[[ PROVIDED DATA, beginning ]]
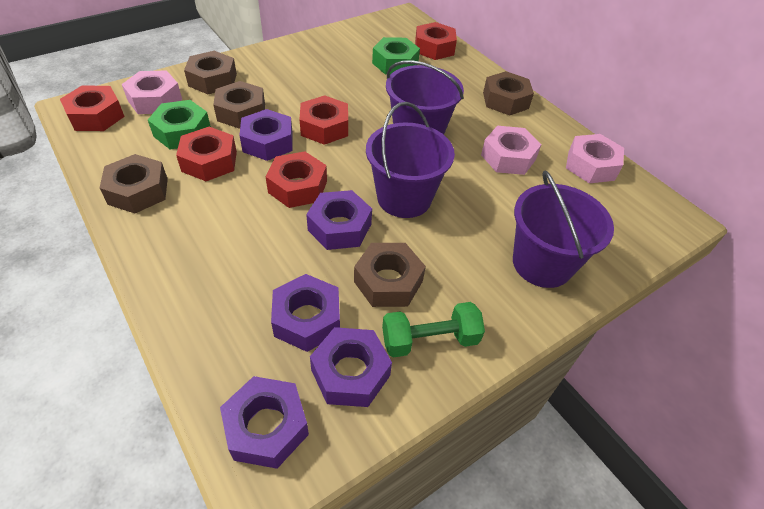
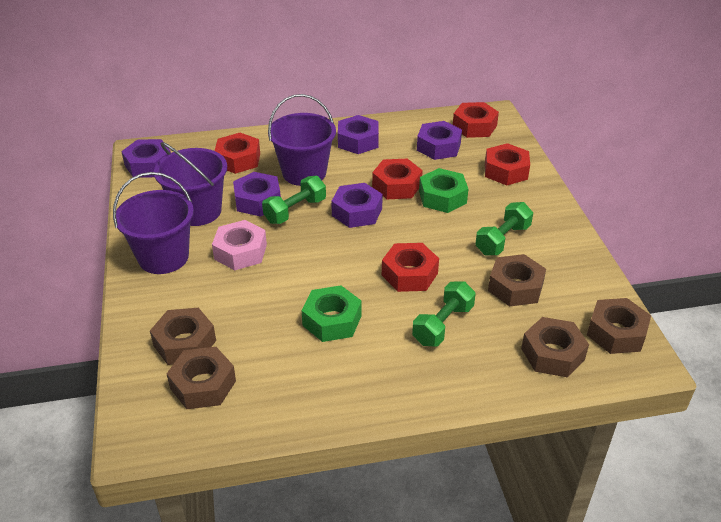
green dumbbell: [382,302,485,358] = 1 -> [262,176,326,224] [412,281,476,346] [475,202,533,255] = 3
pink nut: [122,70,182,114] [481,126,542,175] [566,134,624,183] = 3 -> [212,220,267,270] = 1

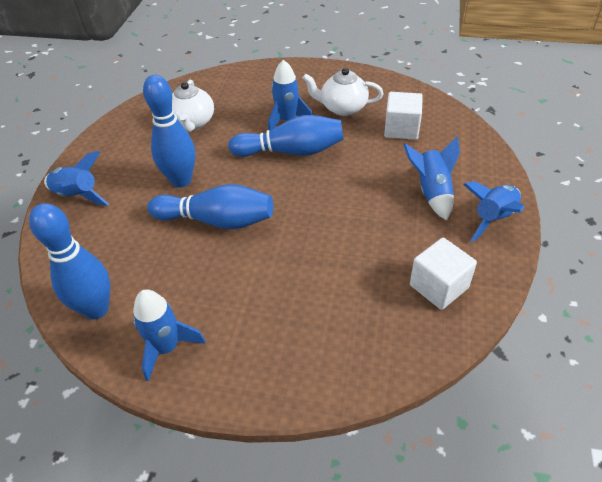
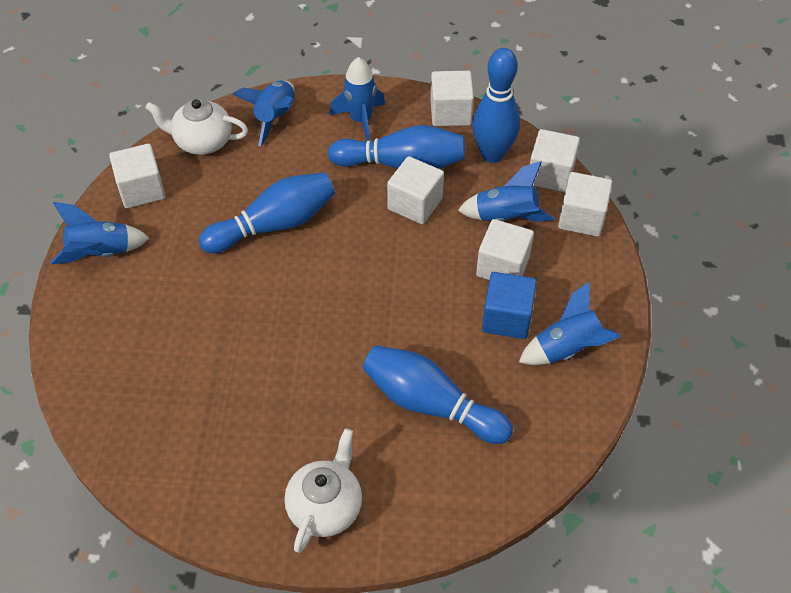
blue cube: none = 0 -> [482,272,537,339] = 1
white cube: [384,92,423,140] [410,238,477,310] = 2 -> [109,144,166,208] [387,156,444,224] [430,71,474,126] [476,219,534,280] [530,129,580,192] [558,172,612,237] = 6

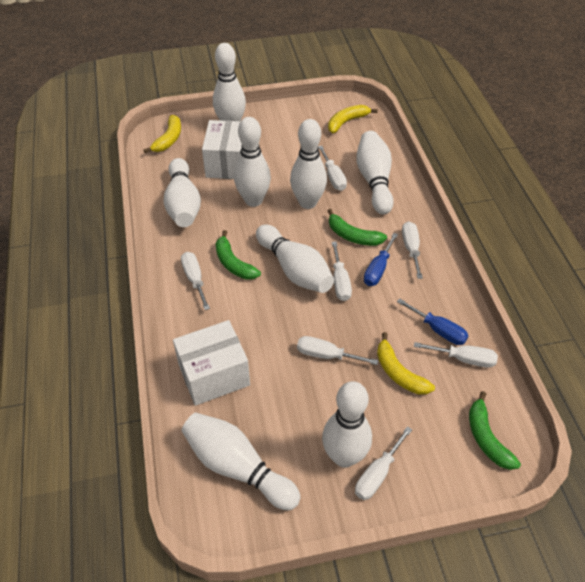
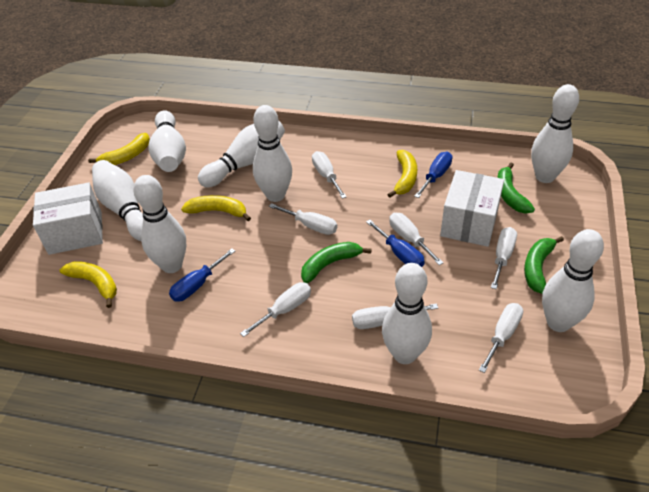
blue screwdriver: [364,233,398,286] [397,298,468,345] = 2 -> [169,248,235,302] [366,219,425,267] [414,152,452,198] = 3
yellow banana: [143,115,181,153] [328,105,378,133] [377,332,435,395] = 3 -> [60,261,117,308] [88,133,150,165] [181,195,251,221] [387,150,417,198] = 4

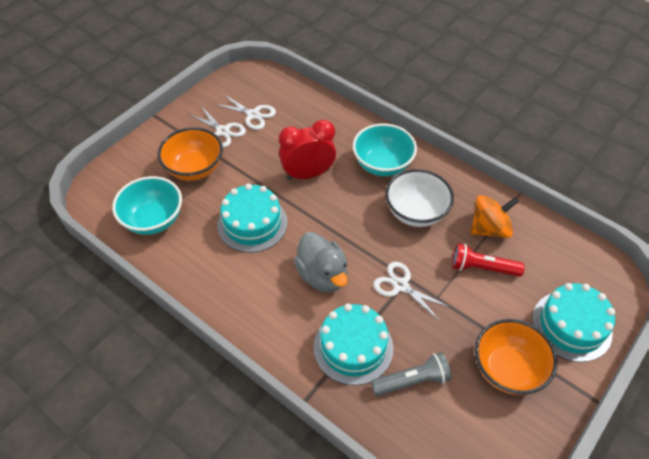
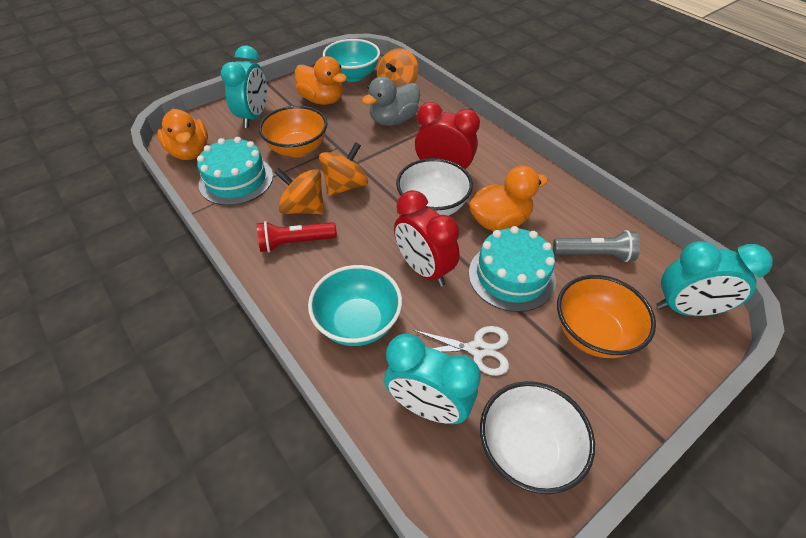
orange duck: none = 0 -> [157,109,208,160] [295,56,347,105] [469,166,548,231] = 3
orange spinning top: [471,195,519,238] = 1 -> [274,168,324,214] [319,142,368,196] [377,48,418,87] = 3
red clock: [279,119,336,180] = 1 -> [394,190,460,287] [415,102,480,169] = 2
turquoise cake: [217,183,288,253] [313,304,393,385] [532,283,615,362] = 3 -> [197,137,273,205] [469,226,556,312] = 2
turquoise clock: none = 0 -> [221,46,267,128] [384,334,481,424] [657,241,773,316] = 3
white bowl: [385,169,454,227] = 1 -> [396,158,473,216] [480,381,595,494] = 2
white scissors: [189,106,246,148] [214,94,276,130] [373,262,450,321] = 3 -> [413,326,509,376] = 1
[[ PROVIDED DATA, end ]]
WORK INSTRUCTIONS:
Print each entry above exactly. The pictures should not be printed.

YOUR SOLUTION:
green dumbbell: [382,302,485,358] = 1 -> [262,176,326,224] [412,281,476,346] [475,202,533,255] = 3
pink nut: [122,70,182,114] [481,126,542,175] [566,134,624,183] = 3 -> [212,220,267,270] = 1

blue cube: none = 0 -> [482,272,537,339] = 1
white cube: [384,92,423,140] [410,238,477,310] = 2 -> [109,144,166,208] [387,156,444,224] [430,71,474,126] [476,219,534,280] [530,129,580,192] [558,172,612,237] = 6

blue screwdriver: [364,233,398,286] [397,298,468,345] = 2 -> [169,248,235,302] [366,219,425,267] [414,152,452,198] = 3
yellow banana: [143,115,181,153] [328,105,378,133] [377,332,435,395] = 3 -> [60,261,117,308] [88,133,150,165] [181,195,251,221] [387,150,417,198] = 4

orange duck: none = 0 -> [157,109,208,160] [295,56,347,105] [469,166,548,231] = 3
orange spinning top: [471,195,519,238] = 1 -> [274,168,324,214] [319,142,368,196] [377,48,418,87] = 3
red clock: [279,119,336,180] = 1 -> [394,190,460,287] [415,102,480,169] = 2
turquoise cake: [217,183,288,253] [313,304,393,385] [532,283,615,362] = 3 -> [197,137,273,205] [469,226,556,312] = 2
turquoise clock: none = 0 -> [221,46,267,128] [384,334,481,424] [657,241,773,316] = 3
white bowl: [385,169,454,227] = 1 -> [396,158,473,216] [480,381,595,494] = 2
white scissors: [189,106,246,148] [214,94,276,130] [373,262,450,321] = 3 -> [413,326,509,376] = 1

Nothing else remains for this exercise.